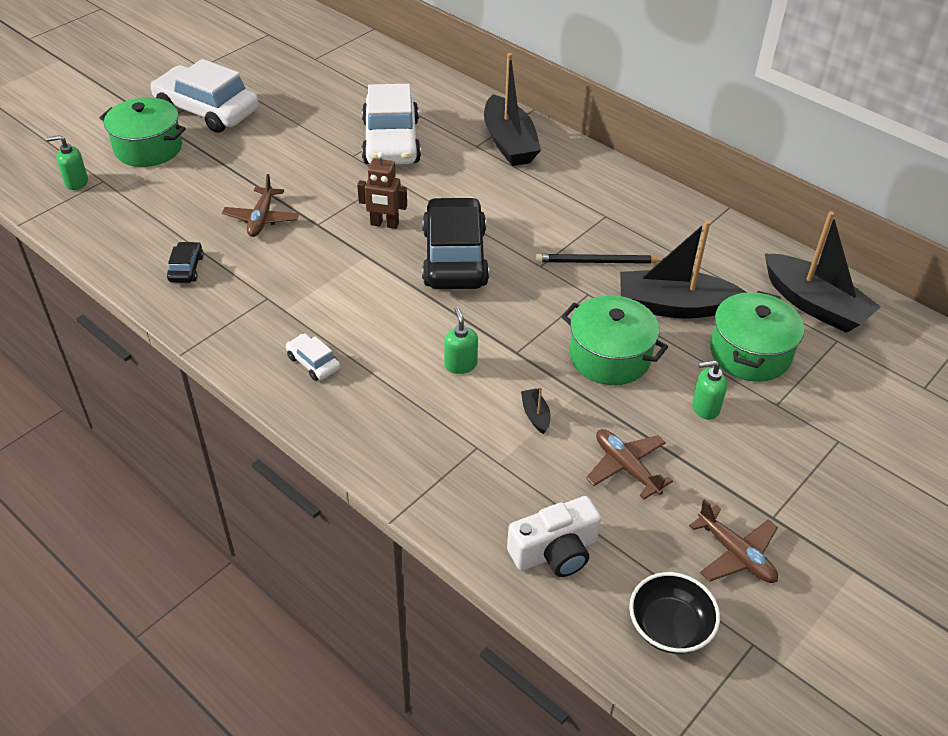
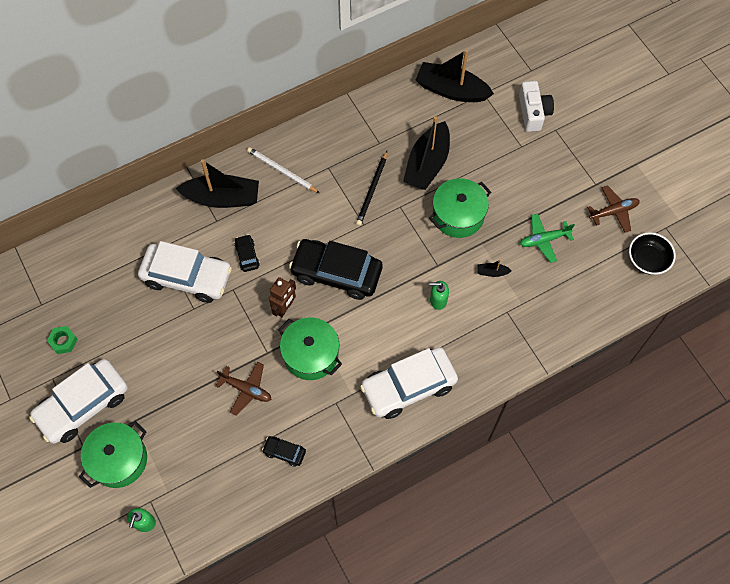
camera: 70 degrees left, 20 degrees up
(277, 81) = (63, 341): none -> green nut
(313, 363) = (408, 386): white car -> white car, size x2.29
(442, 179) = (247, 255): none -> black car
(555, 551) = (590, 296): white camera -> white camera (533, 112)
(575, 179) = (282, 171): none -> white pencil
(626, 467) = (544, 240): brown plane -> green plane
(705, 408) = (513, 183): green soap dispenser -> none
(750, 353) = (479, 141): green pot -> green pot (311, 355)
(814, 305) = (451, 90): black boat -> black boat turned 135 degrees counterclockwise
-=-=-=-=-
When you transcribe these entries, keep every word exact and drop the pictures.

camera: 70 degrees left, 20 degrees up
(277, 81) = (63, 341): none -> green nut
(313, 363) = (408, 386): white car -> white car, size x2.29
(442, 179) = (247, 255): none -> black car
(555, 551) = (590, 296): white camera -> white camera (533, 112)
(575, 179) = (282, 171): none -> white pencil
(626, 467) = (544, 240): brown plane -> green plane
(705, 408) = (513, 183): green soap dispenser -> none
(750, 353) = (479, 141): green pot -> green pot (311, 355)
(814, 305) = (451, 90): black boat -> black boat turned 135 degrees counterclockwise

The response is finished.